**Information provided**
== == ==
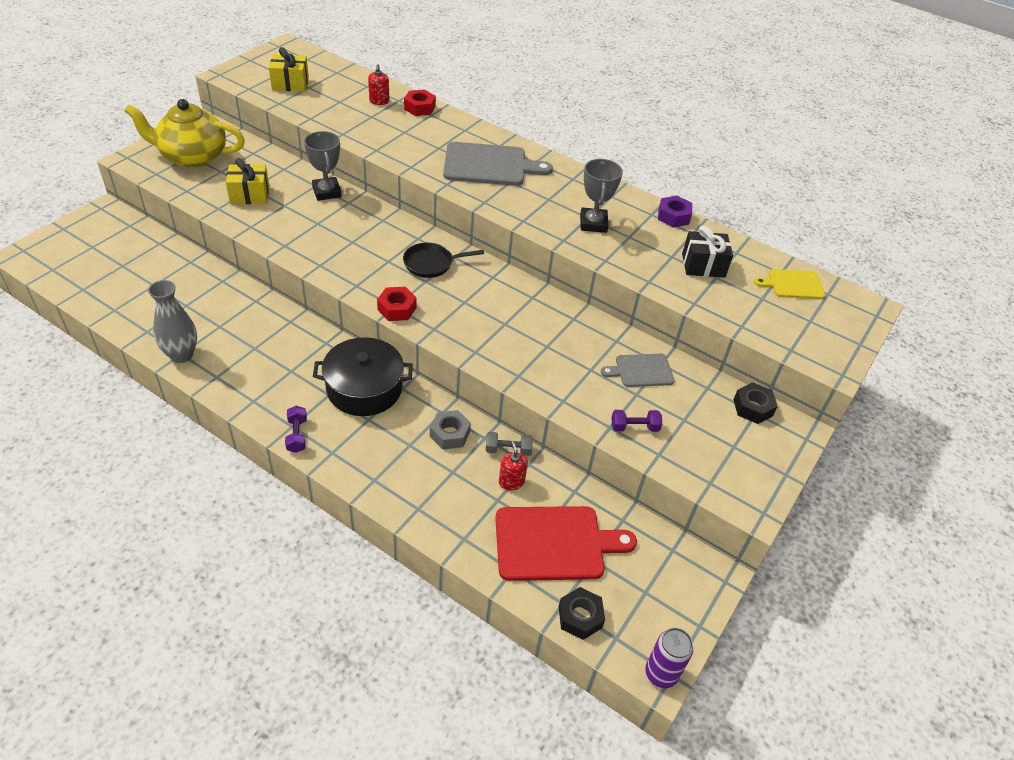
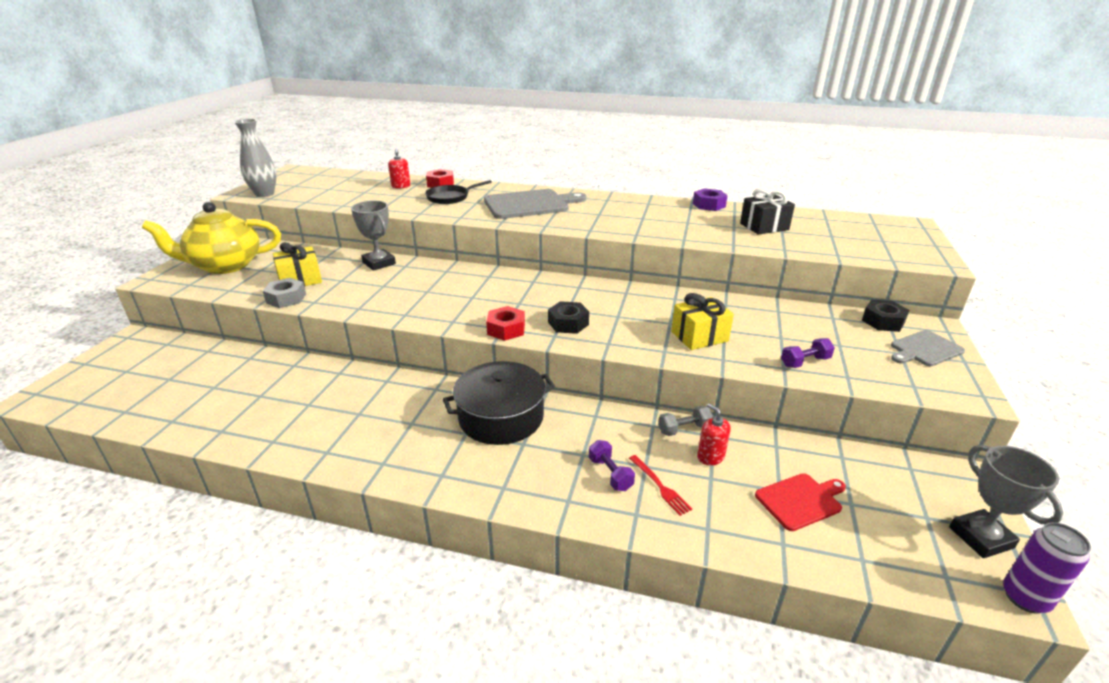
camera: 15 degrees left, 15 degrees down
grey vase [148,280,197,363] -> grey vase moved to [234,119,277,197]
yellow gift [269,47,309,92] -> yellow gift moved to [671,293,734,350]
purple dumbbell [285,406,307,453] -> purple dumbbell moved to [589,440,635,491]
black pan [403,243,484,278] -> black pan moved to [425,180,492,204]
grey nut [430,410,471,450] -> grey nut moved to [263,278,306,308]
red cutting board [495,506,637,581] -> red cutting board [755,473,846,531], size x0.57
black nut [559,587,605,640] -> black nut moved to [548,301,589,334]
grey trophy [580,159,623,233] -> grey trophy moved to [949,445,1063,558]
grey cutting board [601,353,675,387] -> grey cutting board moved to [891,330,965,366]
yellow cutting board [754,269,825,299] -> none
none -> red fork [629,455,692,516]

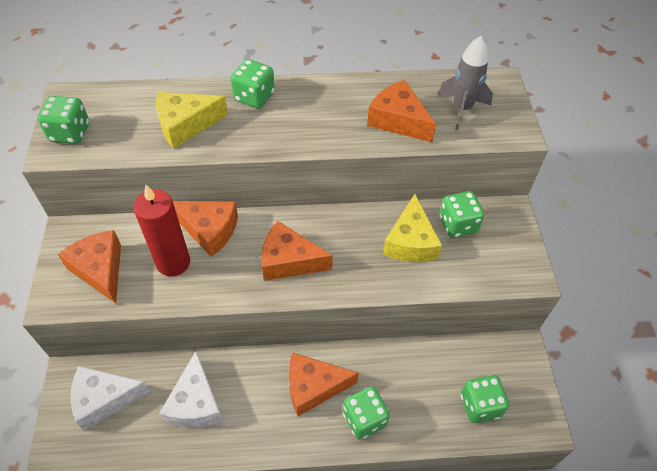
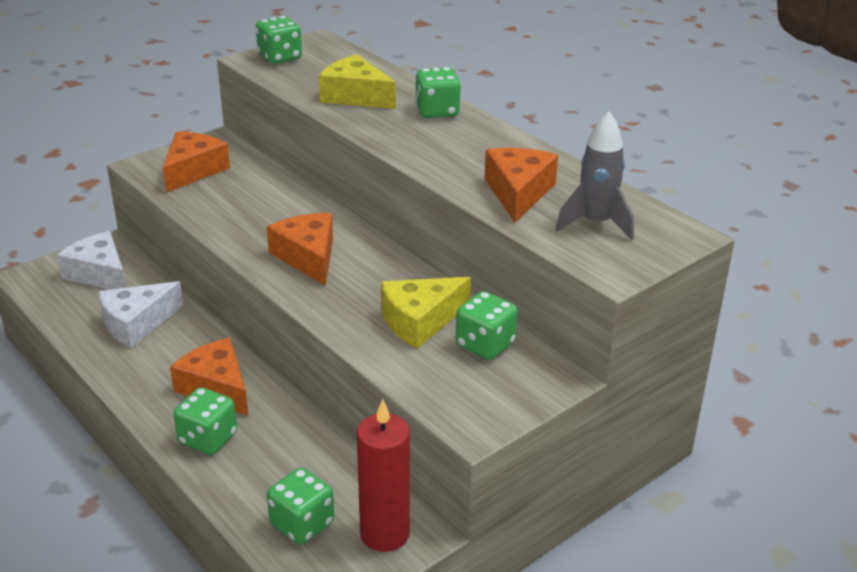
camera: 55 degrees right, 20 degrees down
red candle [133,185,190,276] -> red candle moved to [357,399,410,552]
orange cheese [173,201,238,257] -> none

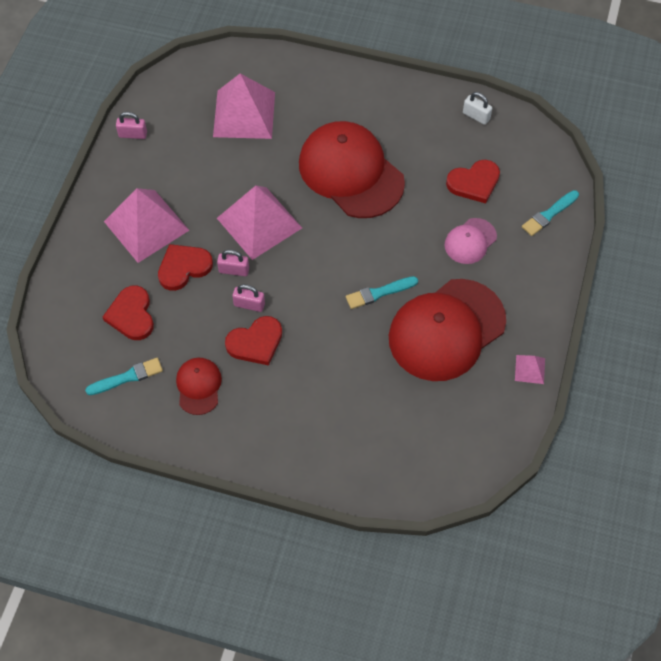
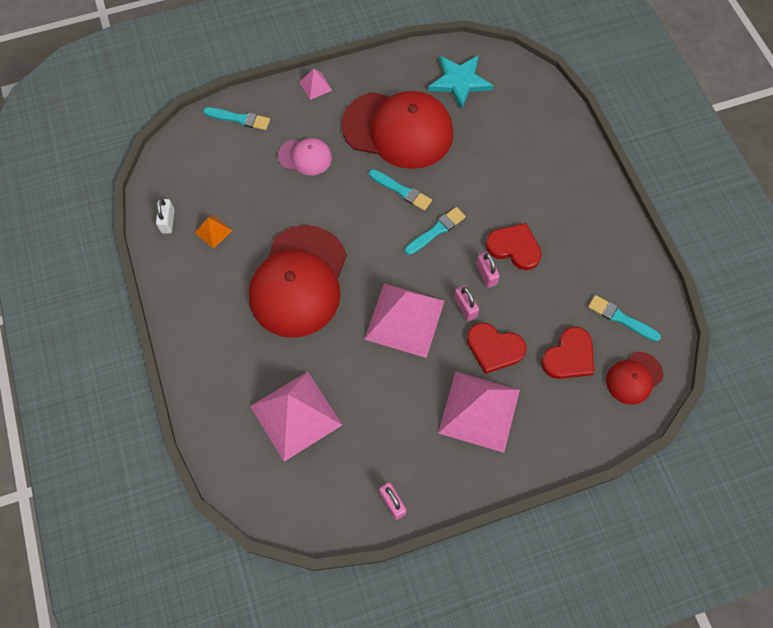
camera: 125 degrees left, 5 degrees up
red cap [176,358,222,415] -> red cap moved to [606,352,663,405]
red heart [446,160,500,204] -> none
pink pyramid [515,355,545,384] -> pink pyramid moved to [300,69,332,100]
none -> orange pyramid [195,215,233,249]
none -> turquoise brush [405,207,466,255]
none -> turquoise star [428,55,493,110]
== == ==
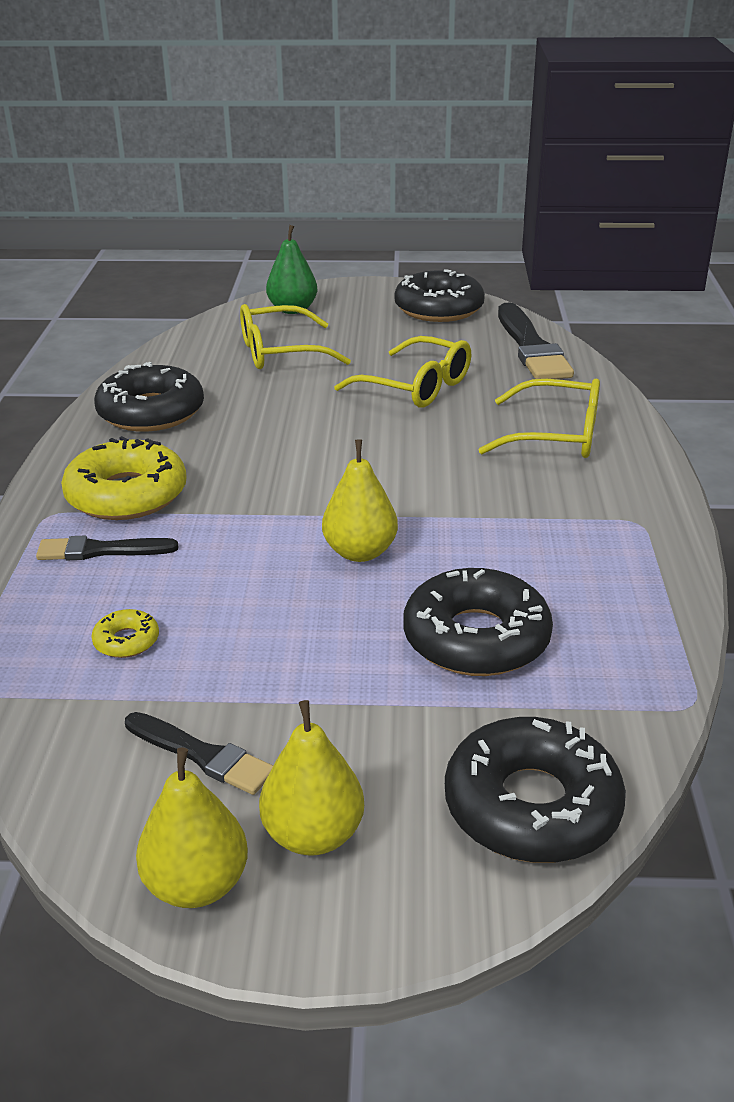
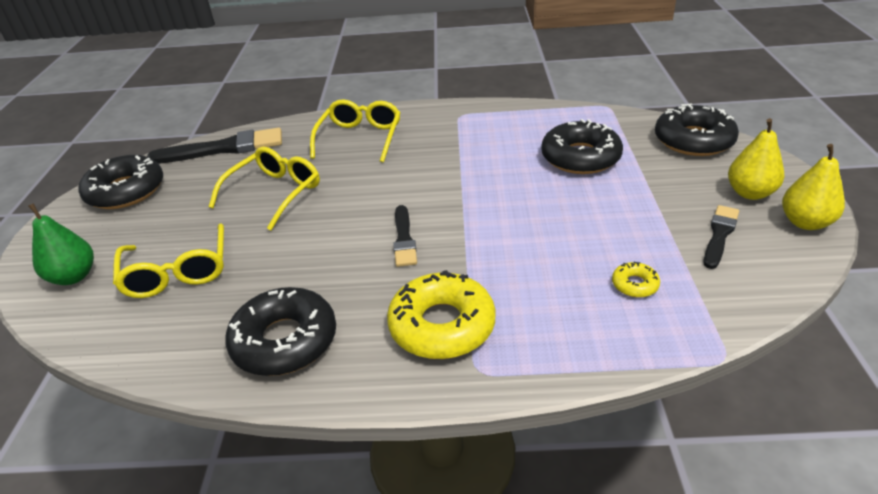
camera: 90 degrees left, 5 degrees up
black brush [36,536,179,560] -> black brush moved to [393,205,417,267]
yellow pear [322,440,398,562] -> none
== == ==
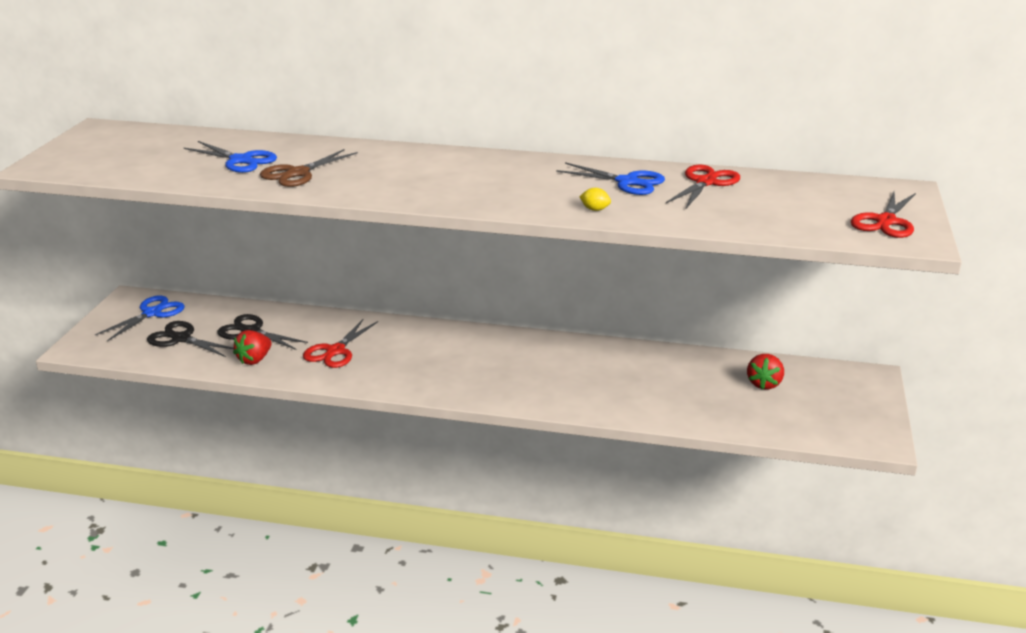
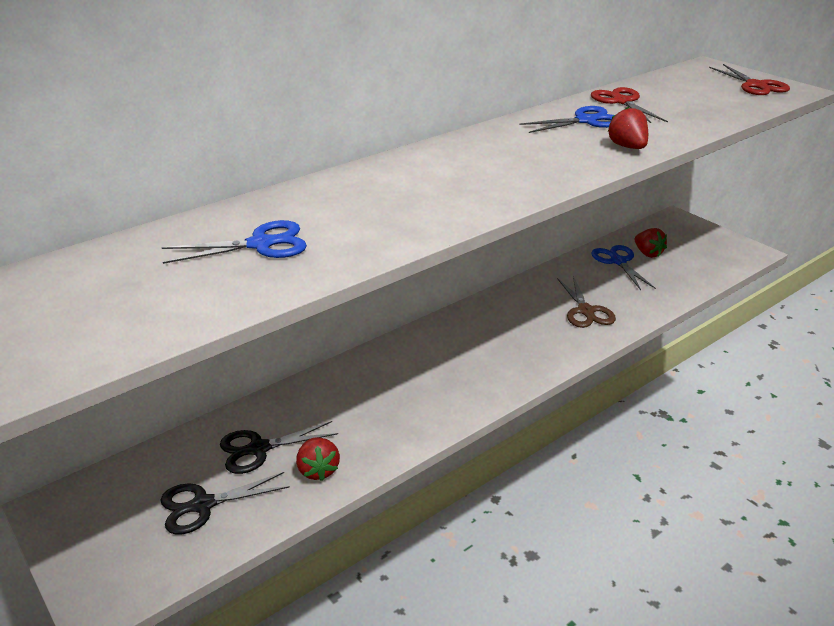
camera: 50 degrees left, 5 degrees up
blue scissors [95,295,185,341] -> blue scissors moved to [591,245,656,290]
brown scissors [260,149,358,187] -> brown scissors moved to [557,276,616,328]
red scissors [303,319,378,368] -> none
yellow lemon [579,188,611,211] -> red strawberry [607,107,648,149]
== == ==
Which of the lines above hold the string "none"? Pick each of them out.

**Solved exercise**
yellow cutting board [754,269,825,299] -> none
none -> red fork [629,455,692,516]
orange cheese [173,201,238,257] -> none
red heart [446,160,500,204] -> none
none -> orange pyramid [195,215,233,249]
none -> turquoise brush [405,207,466,255]
none -> turquoise star [428,55,493,110]
yellow pear [322,440,398,562] -> none
red scissors [303,319,378,368] -> none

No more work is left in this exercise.